About this exercise →
Reproduce exactly, and only, the lines below from the one containing "shifted | green" through the one containing "shifted | brown".

Provided entries →
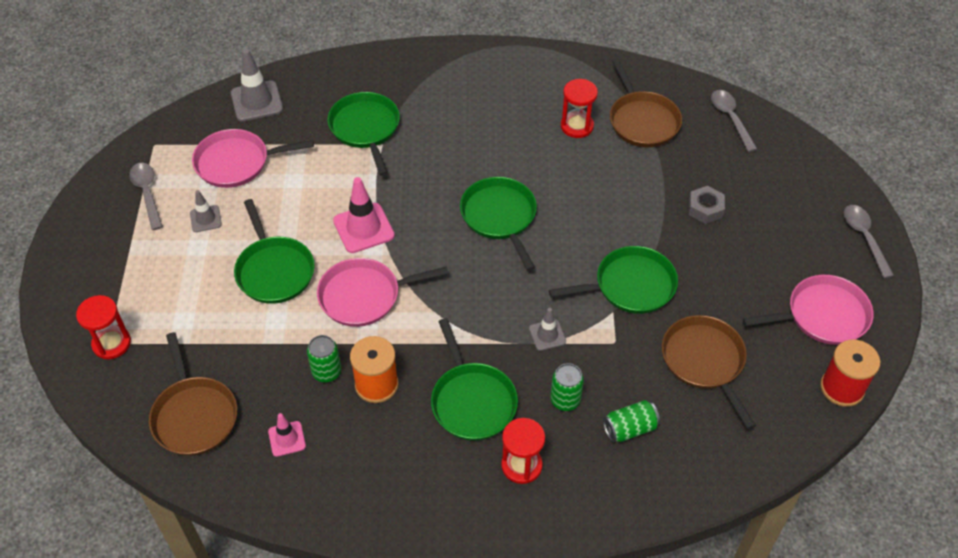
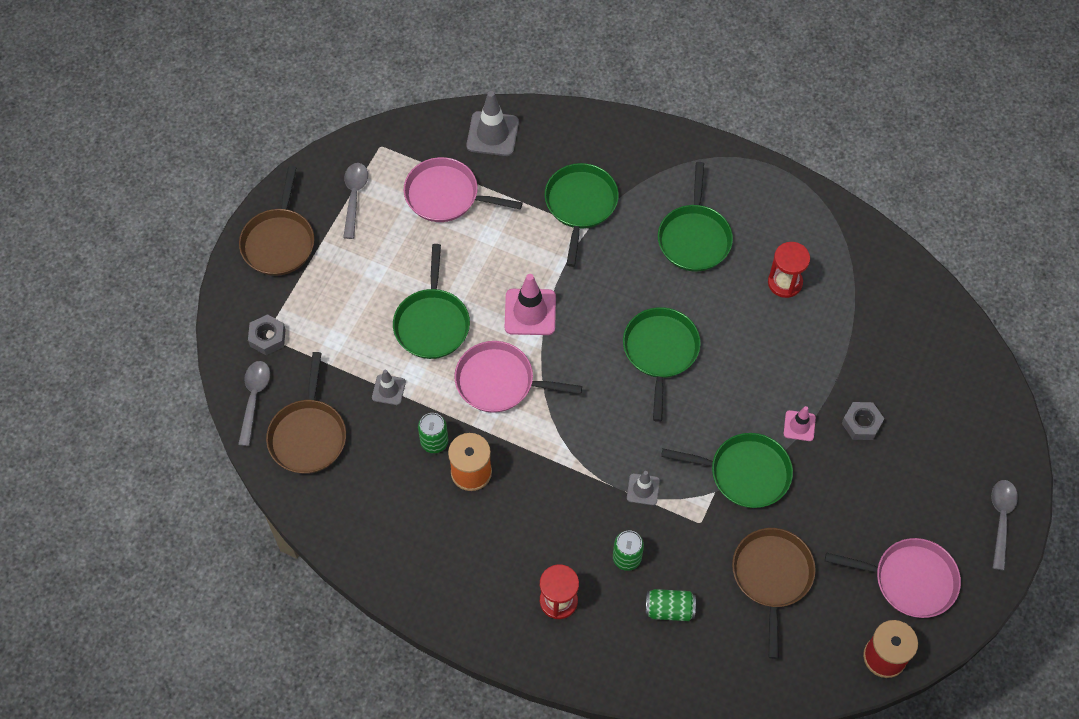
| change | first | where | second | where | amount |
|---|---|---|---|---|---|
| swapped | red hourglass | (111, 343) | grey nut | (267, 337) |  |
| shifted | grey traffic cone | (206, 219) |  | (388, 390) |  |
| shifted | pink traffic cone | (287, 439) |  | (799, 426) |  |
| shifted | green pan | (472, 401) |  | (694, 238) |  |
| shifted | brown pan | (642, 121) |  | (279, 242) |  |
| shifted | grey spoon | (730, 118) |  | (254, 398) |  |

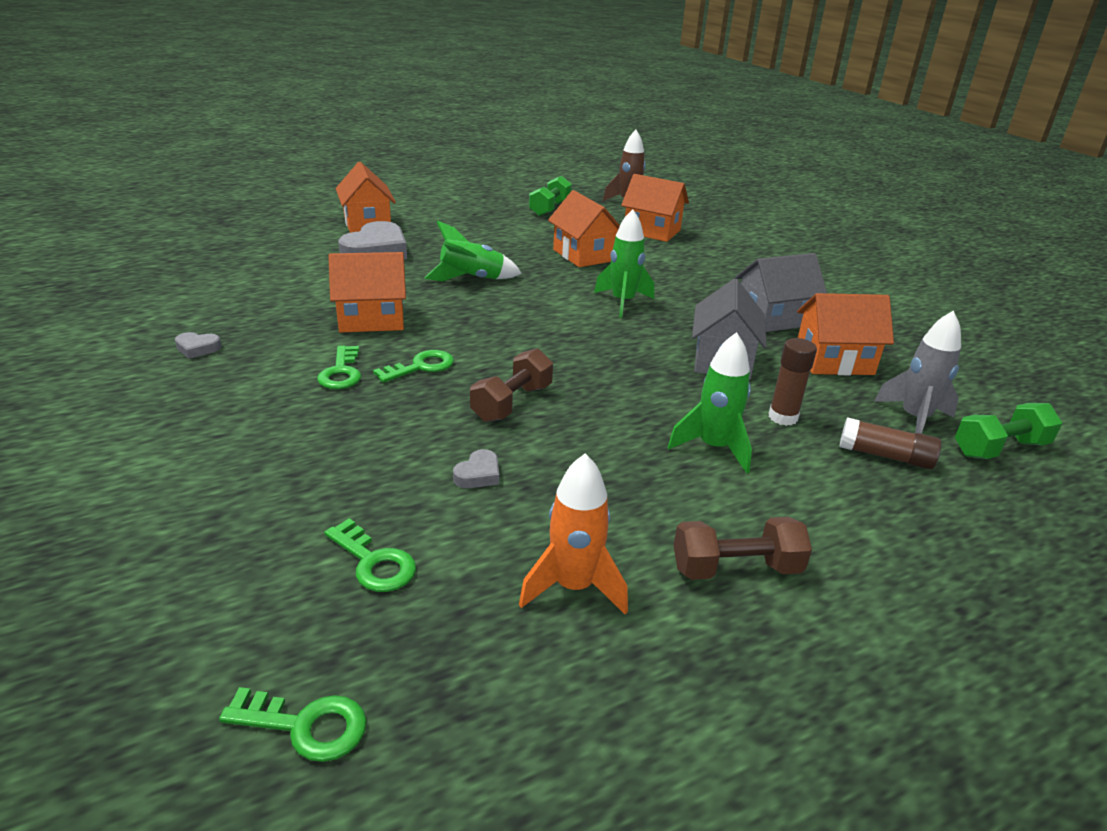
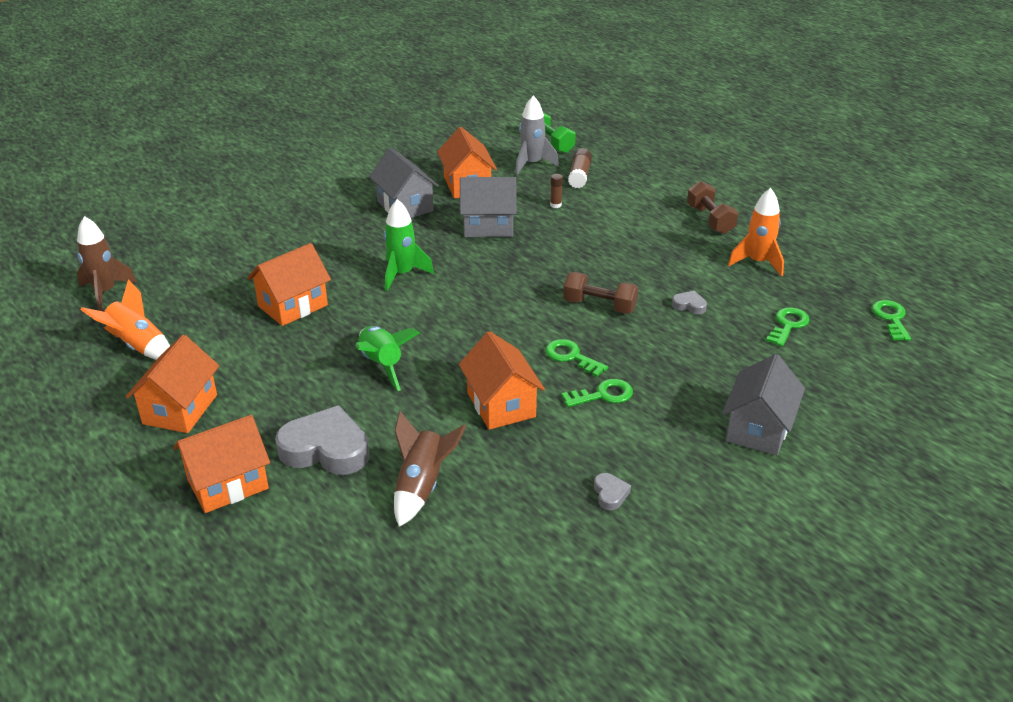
| change | first | where | second | where | amount |
|---|---|---|---|---|---|
| swapped | green dumbbell | (550, 208) | orange rocket | (137, 346) |  |
| shifted | orange house | (652, 231) |  | (180, 409) |  |
| gone | green rocket | (714, 448) |  |  |  |
| scaled | brown glue stick | (783, 417) |  | (555, 205) | x0.61 |
| new |  |  | brown rocket | (422, 486) |  |
| new |  |  | grey house | (758, 429) |  |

Answer section →
| shifted | green pan | (472, 401) |  | (694, 238) |  |
| shifted | brown pan | (642, 121) |  | (279, 242) |  |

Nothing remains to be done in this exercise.